Data provided START

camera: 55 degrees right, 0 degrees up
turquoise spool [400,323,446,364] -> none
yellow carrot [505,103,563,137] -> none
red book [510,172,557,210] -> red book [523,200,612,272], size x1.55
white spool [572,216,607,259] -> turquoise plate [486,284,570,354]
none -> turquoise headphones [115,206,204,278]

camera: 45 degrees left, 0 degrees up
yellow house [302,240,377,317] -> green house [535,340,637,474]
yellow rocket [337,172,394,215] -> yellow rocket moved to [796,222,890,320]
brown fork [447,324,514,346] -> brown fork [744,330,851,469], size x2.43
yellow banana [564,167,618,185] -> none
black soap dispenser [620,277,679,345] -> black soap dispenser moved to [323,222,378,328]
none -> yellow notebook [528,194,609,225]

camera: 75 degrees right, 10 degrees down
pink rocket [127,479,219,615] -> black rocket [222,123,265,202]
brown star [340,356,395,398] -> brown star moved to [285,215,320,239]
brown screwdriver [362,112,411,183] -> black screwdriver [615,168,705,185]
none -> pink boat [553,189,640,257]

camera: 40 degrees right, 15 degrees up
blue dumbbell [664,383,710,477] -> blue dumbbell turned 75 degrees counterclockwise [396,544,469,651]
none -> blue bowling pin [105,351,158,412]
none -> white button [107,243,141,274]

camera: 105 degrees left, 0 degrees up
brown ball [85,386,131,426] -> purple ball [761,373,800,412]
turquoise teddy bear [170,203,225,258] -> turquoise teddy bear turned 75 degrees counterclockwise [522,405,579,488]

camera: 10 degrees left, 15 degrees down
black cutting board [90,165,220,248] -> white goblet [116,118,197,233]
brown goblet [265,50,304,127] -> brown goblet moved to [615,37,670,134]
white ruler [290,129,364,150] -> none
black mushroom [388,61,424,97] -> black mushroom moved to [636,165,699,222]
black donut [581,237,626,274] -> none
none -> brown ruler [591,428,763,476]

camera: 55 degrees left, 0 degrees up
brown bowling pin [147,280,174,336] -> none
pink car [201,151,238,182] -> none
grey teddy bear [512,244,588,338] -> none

Data provided END

Looking at the records above, which lines contain "spool"? Copy those lines.

■ **Completed exercise**
turquoise spool [400,323,446,364] -> none
white spool [572,216,607,259] -> turquoise plate [486,284,570,354]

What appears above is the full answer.